From the data underneath, reproduce exactly the stretch that begins at the line with "none -> black slope D2:E2 level 1 top D" and ends after the line with "none -> black brick C8 level 3".

BEGIN RECORDS FOR THE TASK

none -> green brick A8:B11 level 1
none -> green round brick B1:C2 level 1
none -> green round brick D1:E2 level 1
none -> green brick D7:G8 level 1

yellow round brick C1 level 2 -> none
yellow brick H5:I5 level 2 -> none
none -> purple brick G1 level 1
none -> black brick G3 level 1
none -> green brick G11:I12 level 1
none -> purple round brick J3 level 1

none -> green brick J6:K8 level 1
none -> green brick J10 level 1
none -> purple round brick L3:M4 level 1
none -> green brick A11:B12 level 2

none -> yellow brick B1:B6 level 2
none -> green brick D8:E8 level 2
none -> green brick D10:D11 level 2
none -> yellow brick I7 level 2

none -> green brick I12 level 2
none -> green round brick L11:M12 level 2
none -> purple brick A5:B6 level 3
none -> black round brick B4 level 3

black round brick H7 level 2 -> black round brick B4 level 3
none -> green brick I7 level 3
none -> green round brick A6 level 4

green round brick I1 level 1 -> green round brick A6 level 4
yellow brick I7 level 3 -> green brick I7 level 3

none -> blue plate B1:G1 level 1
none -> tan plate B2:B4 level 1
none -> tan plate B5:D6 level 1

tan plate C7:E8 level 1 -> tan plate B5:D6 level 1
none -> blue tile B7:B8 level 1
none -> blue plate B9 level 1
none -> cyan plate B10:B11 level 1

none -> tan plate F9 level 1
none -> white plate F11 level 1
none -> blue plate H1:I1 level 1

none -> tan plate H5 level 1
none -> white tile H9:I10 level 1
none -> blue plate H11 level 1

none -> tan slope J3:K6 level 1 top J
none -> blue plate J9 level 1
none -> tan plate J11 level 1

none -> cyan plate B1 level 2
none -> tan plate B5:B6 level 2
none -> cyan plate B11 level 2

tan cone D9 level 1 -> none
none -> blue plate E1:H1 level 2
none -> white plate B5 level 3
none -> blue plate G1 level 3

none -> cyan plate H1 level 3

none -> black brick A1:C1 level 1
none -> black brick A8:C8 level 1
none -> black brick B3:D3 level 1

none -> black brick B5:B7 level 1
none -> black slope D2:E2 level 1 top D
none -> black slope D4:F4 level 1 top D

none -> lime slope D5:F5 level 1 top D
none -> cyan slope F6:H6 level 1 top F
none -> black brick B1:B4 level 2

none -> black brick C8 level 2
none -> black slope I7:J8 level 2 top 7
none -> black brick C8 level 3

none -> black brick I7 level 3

END RECORDS FOR THE TASK

_SOLUTION FOR THIS EXERCISE_
none -> black slope D2:E2 level 1 top D
none -> black slope D4:F4 level 1 top D

none -> lime slope D5:F5 level 1 top D
none -> cyan slope F6:H6 level 1 top F
none -> black brick B1:B4 level 2

none -> black brick C8 level 2
none -> black slope I7:J8 level 2 top 7
none -> black brick C8 level 3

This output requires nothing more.